[Collected data entries]

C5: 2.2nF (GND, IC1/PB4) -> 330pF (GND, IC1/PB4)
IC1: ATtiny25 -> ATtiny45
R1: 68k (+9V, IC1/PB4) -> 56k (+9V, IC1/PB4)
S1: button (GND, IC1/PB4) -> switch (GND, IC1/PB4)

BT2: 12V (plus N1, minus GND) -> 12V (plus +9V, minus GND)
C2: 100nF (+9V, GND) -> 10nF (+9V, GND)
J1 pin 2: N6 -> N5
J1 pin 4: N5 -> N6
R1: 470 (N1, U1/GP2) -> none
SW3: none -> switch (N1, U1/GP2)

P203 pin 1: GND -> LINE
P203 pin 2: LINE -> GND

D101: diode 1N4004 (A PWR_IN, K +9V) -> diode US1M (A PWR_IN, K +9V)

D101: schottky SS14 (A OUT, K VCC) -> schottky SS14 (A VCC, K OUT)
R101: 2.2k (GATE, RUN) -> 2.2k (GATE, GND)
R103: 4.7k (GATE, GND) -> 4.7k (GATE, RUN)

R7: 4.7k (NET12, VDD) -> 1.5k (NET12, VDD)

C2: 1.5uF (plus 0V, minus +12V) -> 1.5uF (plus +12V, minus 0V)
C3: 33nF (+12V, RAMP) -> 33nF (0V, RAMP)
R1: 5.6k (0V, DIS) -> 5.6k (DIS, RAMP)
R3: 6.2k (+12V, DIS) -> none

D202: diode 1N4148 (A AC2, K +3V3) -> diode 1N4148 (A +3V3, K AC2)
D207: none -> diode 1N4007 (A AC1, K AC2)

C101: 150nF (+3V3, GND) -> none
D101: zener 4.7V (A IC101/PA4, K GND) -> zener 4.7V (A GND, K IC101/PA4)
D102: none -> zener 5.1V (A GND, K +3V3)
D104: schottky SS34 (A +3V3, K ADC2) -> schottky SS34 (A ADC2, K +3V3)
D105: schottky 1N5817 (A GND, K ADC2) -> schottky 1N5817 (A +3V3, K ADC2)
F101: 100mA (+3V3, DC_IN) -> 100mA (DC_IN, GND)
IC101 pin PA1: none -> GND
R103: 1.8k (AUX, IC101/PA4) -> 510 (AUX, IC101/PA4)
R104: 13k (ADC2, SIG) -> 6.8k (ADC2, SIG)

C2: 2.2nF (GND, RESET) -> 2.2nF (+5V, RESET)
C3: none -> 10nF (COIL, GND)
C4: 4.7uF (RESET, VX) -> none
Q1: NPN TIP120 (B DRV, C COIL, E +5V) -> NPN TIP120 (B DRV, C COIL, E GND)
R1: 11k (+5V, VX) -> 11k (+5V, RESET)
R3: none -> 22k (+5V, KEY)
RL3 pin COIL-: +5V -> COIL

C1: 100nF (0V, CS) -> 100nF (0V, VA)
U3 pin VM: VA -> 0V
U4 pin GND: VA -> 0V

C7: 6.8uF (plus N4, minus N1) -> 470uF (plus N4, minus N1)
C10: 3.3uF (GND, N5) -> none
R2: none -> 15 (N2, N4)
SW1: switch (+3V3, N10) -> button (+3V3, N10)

Exercise description:
Beginning with the line that contains "R3: none -> 22k (+5V, KEY)", set down every line through the end of the data without change.

Answer space:
R3: none -> 22k (+5V, KEY)
RL3 pin COIL-: +5V -> COIL

C1: 100nF (0V, CS) -> 100nF (0V, VA)
U3 pin VM: VA -> 0V
U4 pin GND: VA -> 0V

C7: 6.8uF (plus N4, minus N1) -> 470uF (plus N4, minus N1)
C10: 3.3uF (GND, N5) -> none
R2: none -> 15 (N2, N4)
SW1: switch (+3V3, N10) -> button (+3V3, N10)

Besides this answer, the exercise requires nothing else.